▸ **EXERCISE DETAILS**: Each line from the first down to the one containing "ENC1 pin DT: D7 -> D3" should be returned exactly as it appears below.

[Version comparison data]
Segment Open

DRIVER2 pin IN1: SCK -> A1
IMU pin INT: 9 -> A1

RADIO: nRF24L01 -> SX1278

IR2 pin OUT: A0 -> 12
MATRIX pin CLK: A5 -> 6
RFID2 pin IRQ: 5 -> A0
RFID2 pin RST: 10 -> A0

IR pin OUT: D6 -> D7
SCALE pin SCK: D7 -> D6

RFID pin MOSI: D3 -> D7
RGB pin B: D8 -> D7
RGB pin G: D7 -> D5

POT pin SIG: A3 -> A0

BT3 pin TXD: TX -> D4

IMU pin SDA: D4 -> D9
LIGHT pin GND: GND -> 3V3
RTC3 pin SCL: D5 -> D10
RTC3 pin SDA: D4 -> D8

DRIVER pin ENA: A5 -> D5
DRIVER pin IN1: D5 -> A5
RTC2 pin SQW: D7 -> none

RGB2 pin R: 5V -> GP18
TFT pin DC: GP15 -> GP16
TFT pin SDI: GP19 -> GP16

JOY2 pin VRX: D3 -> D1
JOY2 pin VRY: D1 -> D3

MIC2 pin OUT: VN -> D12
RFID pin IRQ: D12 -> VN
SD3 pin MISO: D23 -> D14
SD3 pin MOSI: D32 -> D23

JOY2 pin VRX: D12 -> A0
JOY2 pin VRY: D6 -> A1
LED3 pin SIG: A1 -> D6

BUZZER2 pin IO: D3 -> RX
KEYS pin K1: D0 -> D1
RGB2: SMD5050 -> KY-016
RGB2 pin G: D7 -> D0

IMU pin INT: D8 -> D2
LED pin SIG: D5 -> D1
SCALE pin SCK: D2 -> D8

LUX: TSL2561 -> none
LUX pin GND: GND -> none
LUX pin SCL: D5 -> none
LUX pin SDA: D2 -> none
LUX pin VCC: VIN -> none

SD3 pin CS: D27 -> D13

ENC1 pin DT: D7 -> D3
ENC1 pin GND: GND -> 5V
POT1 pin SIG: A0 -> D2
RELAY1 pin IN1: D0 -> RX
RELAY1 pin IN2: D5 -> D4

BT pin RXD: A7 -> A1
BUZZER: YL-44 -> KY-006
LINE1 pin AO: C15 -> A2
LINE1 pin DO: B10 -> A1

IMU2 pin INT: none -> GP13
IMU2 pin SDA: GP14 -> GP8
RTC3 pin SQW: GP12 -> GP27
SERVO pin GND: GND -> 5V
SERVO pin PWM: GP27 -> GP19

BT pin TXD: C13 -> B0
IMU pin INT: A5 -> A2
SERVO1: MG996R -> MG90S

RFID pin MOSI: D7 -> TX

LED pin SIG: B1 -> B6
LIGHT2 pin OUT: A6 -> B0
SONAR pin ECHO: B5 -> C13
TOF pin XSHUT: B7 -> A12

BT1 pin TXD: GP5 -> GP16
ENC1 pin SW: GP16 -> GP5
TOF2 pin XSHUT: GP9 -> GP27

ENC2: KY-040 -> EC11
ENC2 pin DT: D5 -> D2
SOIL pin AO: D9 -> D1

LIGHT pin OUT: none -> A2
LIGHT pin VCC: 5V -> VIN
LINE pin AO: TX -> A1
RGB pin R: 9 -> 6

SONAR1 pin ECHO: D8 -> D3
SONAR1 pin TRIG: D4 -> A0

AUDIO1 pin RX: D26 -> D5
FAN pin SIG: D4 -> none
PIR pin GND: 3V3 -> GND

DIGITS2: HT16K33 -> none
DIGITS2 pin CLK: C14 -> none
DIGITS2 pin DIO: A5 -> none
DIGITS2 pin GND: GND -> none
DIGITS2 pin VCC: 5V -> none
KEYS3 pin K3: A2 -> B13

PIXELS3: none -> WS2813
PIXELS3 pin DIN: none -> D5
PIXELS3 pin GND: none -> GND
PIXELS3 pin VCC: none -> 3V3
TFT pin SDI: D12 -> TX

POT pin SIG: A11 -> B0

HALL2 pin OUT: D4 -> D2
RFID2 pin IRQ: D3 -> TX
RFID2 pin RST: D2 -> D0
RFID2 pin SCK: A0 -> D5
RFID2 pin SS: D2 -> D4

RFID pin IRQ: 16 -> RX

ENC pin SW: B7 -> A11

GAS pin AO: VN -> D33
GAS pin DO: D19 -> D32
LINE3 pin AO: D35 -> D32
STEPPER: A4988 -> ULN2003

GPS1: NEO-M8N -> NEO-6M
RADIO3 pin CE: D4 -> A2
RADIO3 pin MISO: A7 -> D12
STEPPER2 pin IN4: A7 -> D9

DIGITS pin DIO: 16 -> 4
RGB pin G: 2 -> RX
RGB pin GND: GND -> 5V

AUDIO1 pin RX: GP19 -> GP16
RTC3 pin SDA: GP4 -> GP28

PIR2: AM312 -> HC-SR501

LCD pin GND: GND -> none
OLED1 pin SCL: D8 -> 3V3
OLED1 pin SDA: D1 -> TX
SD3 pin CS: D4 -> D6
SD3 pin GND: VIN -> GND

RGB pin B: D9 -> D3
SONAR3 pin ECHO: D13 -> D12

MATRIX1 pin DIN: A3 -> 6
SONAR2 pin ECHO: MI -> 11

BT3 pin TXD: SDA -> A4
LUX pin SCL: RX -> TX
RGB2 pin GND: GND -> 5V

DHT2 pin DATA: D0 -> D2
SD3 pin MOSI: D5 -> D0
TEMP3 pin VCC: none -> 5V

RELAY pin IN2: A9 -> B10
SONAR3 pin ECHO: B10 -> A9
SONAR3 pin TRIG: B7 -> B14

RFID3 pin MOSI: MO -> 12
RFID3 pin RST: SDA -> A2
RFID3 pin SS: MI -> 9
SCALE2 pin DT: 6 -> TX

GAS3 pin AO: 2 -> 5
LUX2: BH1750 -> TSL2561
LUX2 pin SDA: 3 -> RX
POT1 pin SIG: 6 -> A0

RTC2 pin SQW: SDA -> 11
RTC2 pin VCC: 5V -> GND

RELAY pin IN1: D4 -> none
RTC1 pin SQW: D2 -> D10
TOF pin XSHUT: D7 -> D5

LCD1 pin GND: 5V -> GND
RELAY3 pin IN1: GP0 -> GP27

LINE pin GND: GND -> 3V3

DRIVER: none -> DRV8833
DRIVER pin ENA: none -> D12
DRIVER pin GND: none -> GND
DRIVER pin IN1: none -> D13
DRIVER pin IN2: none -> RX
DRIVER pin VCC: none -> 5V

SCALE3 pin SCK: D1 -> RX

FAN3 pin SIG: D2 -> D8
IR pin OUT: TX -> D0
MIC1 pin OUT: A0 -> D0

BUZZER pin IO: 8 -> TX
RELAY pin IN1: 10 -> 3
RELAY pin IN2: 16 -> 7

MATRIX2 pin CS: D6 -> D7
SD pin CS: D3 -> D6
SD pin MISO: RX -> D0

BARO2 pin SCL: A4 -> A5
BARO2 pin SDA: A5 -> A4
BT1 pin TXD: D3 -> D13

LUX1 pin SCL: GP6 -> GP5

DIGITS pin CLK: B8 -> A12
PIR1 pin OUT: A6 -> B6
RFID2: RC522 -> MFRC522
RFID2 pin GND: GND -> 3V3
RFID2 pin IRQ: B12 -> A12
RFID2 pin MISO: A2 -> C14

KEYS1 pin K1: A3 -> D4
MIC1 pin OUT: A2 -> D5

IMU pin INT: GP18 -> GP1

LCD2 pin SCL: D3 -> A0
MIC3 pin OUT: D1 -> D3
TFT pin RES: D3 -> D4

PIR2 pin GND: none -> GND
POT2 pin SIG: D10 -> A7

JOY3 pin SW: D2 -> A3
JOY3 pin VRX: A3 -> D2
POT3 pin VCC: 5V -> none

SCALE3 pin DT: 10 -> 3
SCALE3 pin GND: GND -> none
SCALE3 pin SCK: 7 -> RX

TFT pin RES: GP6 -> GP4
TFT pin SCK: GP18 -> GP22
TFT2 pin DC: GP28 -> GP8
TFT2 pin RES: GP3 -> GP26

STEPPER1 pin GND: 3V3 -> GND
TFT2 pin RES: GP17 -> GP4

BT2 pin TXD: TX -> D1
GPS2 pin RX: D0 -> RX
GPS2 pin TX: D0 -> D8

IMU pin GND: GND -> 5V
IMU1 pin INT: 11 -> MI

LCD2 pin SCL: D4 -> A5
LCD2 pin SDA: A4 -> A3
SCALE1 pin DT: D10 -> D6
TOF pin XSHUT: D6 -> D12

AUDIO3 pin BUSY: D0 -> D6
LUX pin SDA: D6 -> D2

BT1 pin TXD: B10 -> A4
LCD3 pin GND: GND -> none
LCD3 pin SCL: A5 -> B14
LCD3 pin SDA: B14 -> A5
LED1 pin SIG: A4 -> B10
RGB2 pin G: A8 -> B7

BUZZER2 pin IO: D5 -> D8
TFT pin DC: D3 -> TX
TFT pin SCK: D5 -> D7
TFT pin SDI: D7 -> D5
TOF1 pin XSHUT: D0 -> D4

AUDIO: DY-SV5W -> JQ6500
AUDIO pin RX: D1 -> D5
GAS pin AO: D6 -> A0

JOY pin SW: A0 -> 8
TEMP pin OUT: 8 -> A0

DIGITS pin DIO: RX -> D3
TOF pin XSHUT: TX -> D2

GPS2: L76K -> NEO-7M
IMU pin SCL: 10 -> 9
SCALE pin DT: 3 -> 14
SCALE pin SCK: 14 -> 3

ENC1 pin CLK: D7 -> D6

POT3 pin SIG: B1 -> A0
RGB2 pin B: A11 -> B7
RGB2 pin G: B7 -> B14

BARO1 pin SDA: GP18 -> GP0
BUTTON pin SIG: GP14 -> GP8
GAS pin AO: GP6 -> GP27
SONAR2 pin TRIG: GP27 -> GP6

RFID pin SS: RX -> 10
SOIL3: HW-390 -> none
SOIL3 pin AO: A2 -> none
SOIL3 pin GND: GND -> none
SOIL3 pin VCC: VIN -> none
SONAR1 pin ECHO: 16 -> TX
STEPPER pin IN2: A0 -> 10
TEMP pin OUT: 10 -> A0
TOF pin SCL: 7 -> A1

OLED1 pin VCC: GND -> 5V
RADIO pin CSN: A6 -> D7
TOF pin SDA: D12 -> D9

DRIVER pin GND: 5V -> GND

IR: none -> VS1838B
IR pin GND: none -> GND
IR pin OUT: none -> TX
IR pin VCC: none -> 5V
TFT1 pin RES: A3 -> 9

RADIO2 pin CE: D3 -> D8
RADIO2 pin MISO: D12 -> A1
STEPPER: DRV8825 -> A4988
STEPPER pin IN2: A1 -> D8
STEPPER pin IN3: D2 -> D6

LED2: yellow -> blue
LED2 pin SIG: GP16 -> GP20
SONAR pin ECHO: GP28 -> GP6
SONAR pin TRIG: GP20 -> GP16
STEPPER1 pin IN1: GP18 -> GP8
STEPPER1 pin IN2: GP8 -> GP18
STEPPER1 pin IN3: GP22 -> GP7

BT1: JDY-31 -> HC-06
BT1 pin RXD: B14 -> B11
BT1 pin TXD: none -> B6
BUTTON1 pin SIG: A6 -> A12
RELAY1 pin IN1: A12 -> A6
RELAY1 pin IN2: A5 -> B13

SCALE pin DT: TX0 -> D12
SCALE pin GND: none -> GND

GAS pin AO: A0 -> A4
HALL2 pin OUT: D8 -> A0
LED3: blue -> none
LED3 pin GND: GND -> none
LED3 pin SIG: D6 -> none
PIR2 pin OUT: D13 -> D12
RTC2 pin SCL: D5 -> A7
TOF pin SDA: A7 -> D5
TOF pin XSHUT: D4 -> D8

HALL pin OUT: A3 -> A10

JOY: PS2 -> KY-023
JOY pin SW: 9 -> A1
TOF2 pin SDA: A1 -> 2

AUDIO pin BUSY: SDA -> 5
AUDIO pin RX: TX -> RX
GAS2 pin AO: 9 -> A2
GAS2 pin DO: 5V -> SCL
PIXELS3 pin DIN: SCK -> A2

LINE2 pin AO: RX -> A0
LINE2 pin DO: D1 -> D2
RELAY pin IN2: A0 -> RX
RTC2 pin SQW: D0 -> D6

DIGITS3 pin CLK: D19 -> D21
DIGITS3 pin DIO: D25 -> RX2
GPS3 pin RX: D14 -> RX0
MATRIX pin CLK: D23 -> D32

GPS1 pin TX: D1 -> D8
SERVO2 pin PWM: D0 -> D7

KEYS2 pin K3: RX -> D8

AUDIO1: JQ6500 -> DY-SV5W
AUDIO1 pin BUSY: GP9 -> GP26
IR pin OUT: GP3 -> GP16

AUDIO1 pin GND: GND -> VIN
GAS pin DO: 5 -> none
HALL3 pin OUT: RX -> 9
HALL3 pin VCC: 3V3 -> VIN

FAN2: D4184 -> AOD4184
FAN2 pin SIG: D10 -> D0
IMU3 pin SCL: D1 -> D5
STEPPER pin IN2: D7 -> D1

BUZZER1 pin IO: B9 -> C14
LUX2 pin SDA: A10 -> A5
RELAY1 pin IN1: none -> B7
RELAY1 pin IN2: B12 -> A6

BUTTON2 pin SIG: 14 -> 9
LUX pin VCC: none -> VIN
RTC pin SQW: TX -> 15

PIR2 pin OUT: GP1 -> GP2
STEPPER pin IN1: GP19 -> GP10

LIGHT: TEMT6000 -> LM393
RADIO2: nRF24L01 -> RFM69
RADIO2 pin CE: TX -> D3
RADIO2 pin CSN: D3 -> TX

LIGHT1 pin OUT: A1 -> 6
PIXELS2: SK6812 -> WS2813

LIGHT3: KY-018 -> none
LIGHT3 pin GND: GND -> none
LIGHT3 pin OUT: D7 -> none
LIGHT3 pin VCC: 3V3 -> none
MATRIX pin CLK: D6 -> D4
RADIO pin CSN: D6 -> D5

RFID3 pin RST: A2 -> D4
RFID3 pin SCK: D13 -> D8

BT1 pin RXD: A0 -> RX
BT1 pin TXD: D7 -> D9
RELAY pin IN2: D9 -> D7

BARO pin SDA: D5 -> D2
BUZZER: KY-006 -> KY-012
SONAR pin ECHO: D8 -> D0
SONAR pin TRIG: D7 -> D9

Segment Closed

▸ **OUTPUT**:
DRIVER2 pin IN1: SCK -> A1
IMU pin INT: 9 -> A1

RADIO: nRF24L01 -> SX1278

IR2 pin OUT: A0 -> 12
MATRIX pin CLK: A5 -> 6
RFID2 pin IRQ: 5 -> A0
RFID2 pin RST: 10 -> A0

IR pin OUT: D6 -> D7
SCALE pin SCK: D7 -> D6

RFID pin MOSI: D3 -> D7
RGB pin B: D8 -> D7
RGB pin G: D7 -> D5

POT pin SIG: A3 -> A0

BT3 pin TXD: TX -> D4

IMU pin SDA: D4 -> D9
LIGHT pin GND: GND -> 3V3
RTC3 pin SCL: D5 -> D10
RTC3 pin SDA: D4 -> D8

DRIVER pin ENA: A5 -> D5
DRIVER pin IN1: D5 -> A5
RTC2 pin SQW: D7 -> none

RGB2 pin R: 5V -> GP18
TFT pin DC: GP15 -> GP16
TFT pin SDI: GP19 -> GP16

JOY2 pin VRX: D3 -> D1
JOY2 pin VRY: D1 -> D3

MIC2 pin OUT: VN -> D12
RFID pin IRQ: D12 -> VN
SD3 pin MISO: D23 -> D14
SD3 pin MOSI: D32 -> D23

JOY2 pin VRX: D12 -> A0
JOY2 pin VRY: D6 -> A1
LED3 pin SIG: A1 -> D6

BUZZER2 pin IO: D3 -> RX
KEYS pin K1: D0 -> D1
RGB2: SMD5050 -> KY-016
RGB2 pin G: D7 -> D0

IMU pin INT: D8 -> D2
LED pin SIG: D5 -> D1
SCALE pin SCK: D2 -> D8

LUX: TSL2561 -> none
LUX pin GND: GND -> none
LUX pin SCL: D5 -> none
LUX pin SDA: D2 -> none
LUX pin VCC: VIN -> none

SD3 pin CS: D27 -> D13

ENC1 pin DT: D7 -> D3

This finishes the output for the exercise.